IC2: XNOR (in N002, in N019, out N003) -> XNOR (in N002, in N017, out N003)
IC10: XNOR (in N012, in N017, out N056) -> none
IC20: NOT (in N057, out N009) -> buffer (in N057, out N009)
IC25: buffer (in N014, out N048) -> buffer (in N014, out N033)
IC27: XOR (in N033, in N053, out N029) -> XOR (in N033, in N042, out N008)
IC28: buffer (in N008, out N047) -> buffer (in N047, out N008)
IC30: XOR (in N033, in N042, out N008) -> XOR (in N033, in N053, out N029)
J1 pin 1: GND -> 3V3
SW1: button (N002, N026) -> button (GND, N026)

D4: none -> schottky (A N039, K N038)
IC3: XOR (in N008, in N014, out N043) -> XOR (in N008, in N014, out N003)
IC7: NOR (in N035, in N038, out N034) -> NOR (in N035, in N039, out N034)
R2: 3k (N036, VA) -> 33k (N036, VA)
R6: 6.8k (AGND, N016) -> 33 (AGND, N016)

§

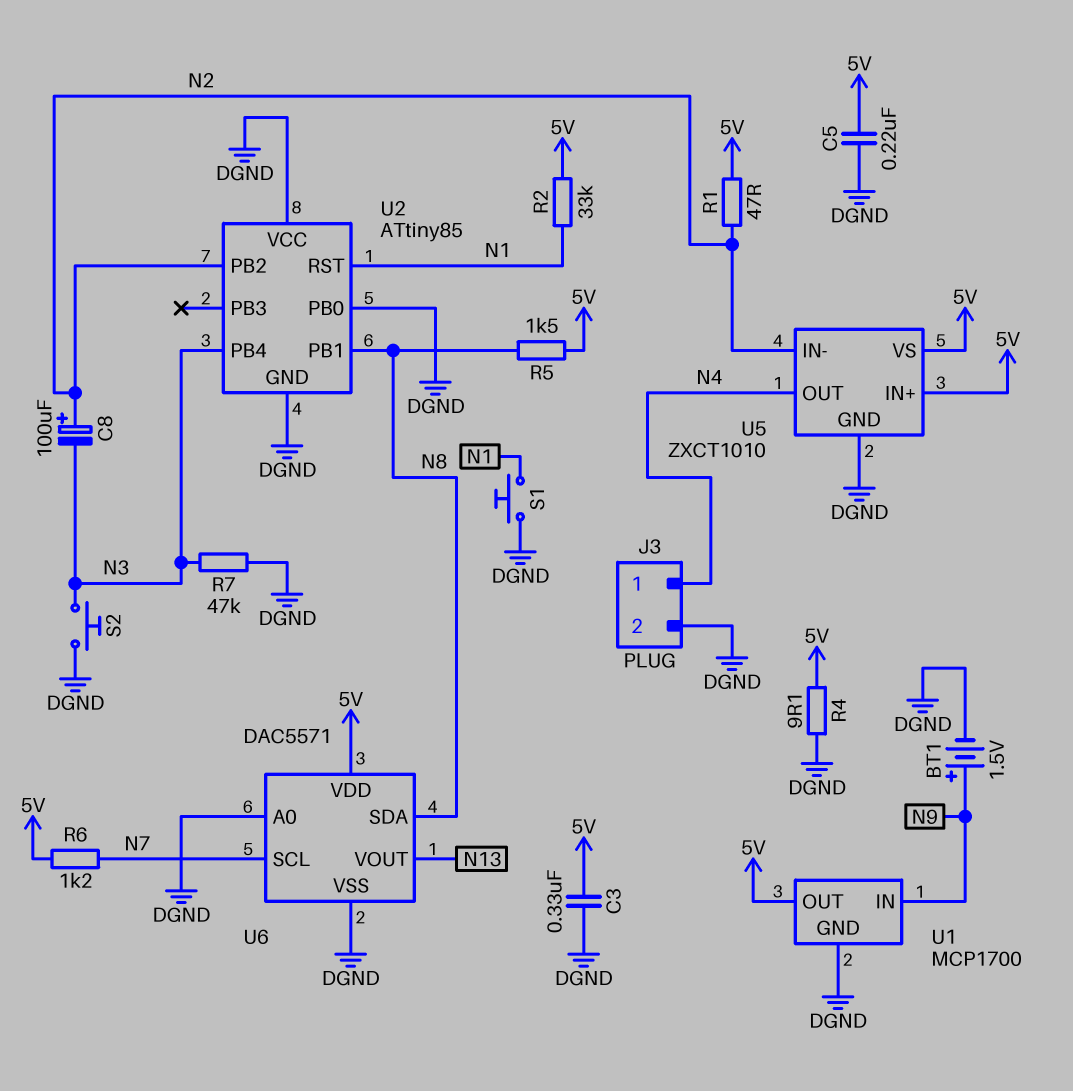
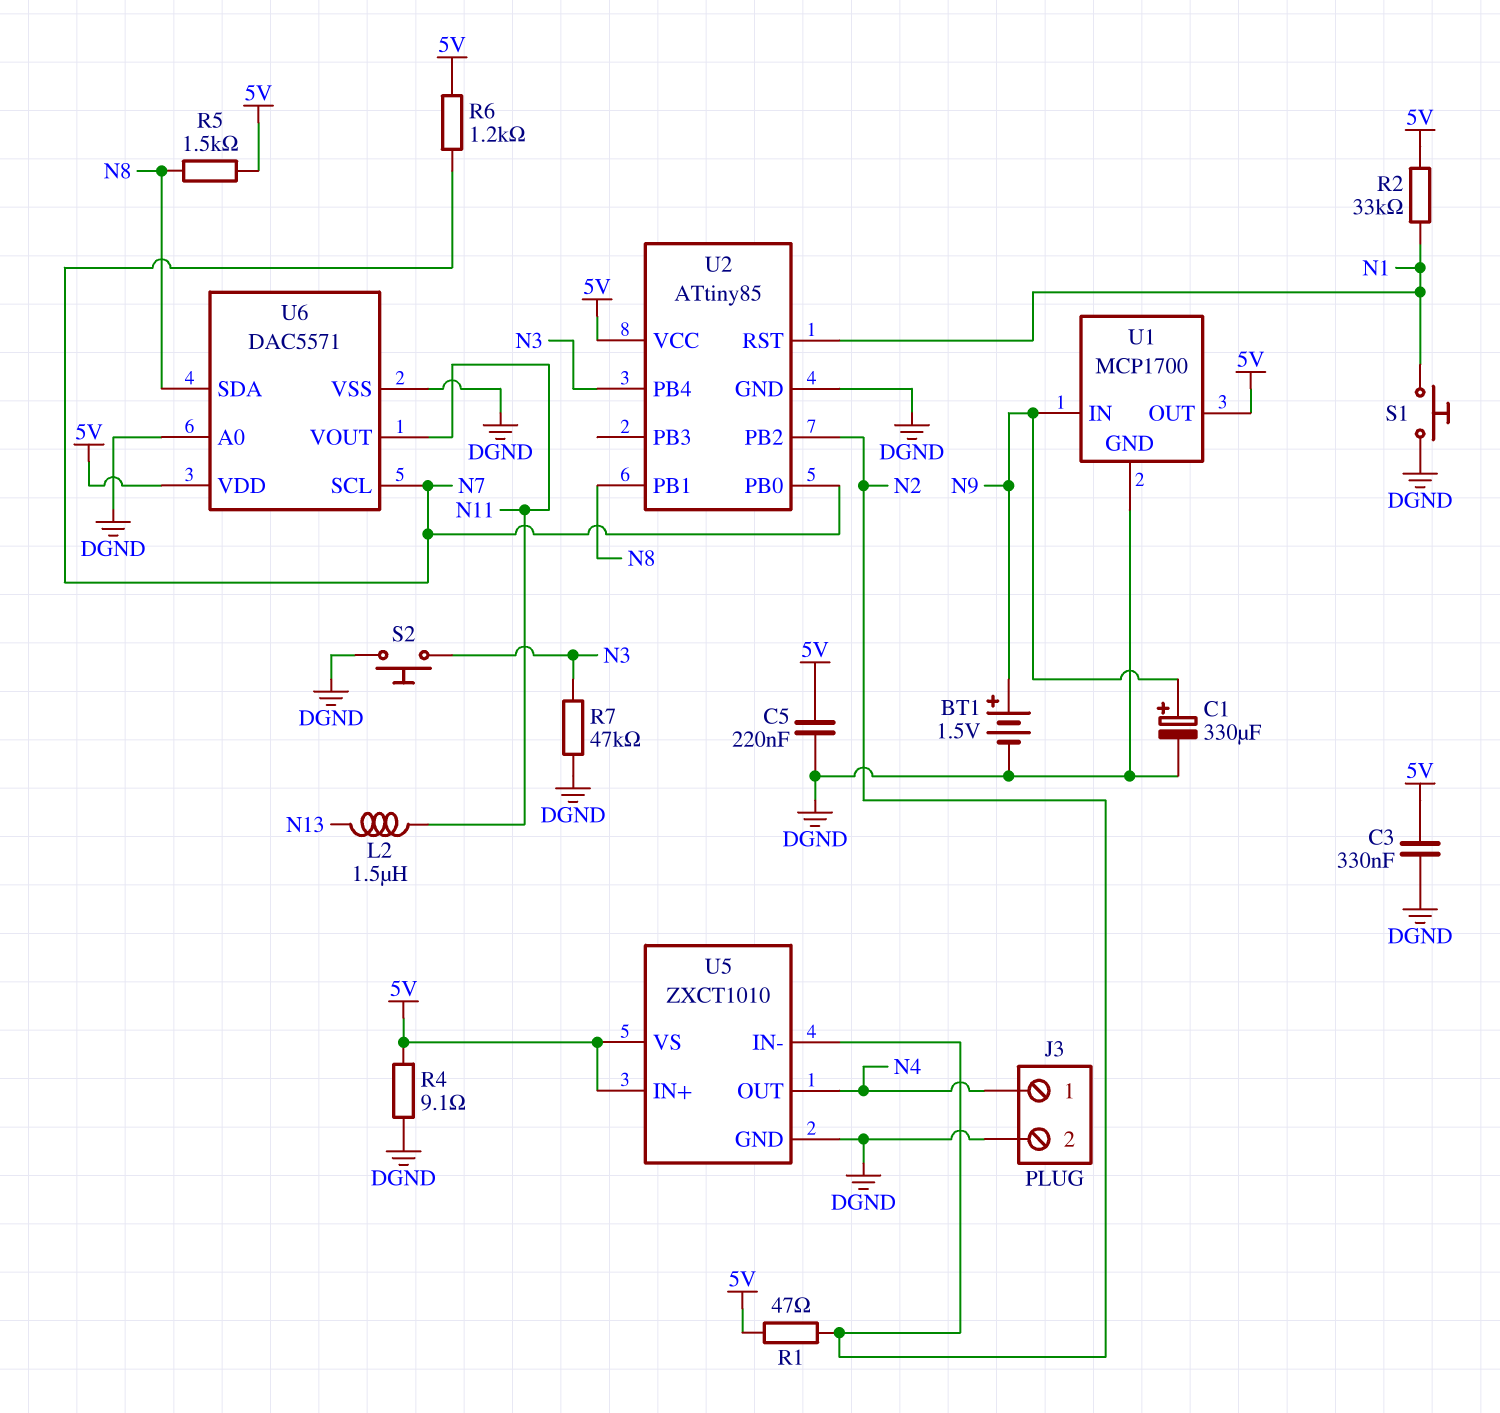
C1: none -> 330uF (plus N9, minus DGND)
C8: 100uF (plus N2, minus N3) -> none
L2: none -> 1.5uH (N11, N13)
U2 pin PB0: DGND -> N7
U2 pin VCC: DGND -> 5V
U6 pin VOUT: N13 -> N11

§

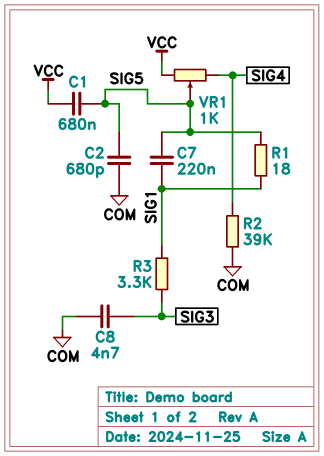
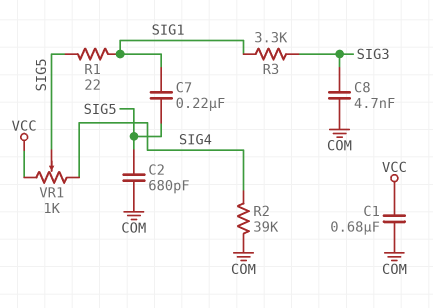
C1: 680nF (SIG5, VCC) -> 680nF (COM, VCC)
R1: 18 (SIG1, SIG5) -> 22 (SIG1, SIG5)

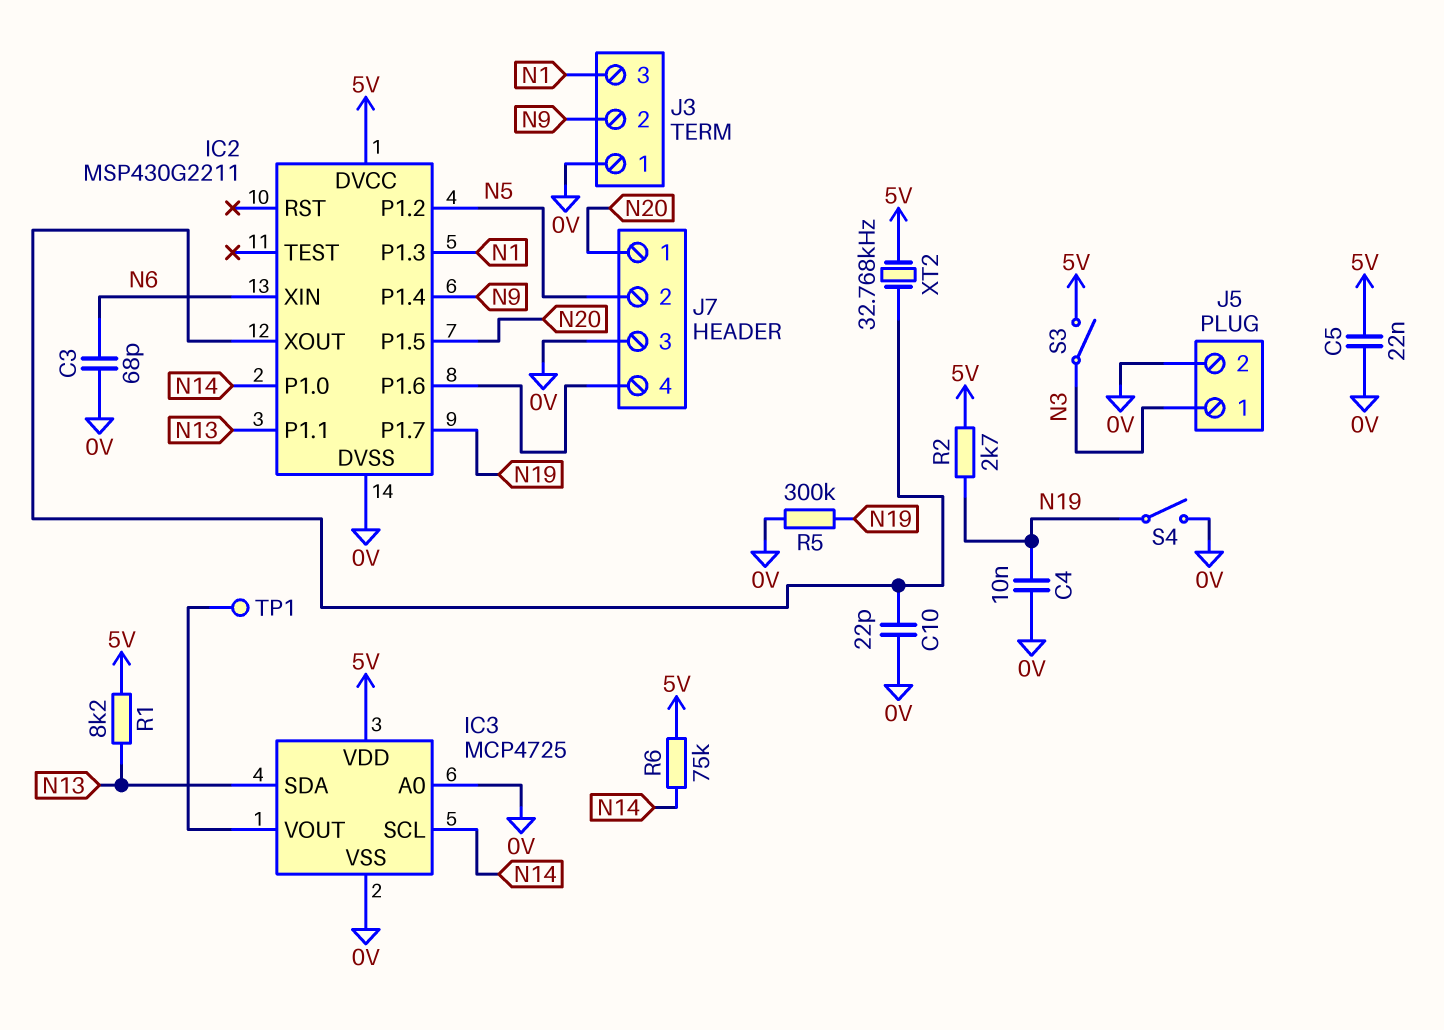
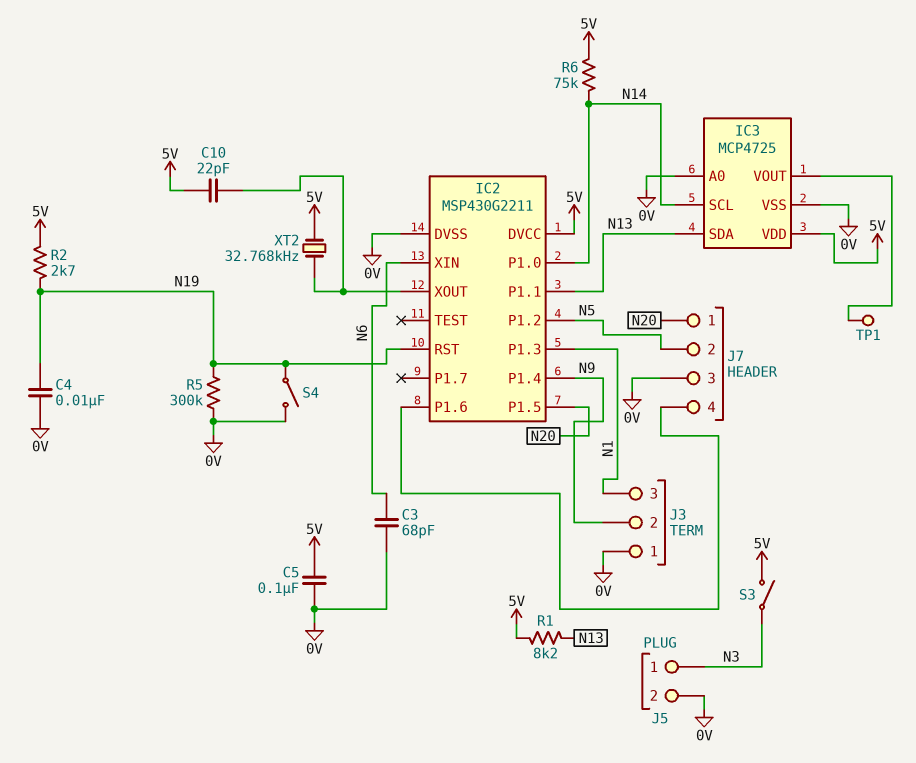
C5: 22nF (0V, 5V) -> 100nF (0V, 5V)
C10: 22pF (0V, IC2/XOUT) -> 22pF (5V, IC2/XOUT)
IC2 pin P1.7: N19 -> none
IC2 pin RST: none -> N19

§

● **Exercise goal**
Reproduce the lines above, beginning at the line with "IC2: XNOR (in" and stopping after the line with "J1 pin 1: GND -> 3V3", exactly as they are.

● **Solution for this task**
IC2: XNOR (in N002, in N019, out N003) -> XNOR (in N002, in N017, out N003)
IC10: XNOR (in N012, in N017, out N056) -> none
IC20: NOT (in N057, out N009) -> buffer (in N057, out N009)
IC25: buffer (in N014, out N048) -> buffer (in N014, out N033)
IC27: XOR (in N033, in N053, out N029) -> XOR (in N033, in N042, out N008)
IC28: buffer (in N008, out N047) -> buffer (in N047, out N008)
IC30: XOR (in N033, in N042, out N008) -> XOR (in N033, in N053, out N029)
J1 pin 1: GND -> 3V3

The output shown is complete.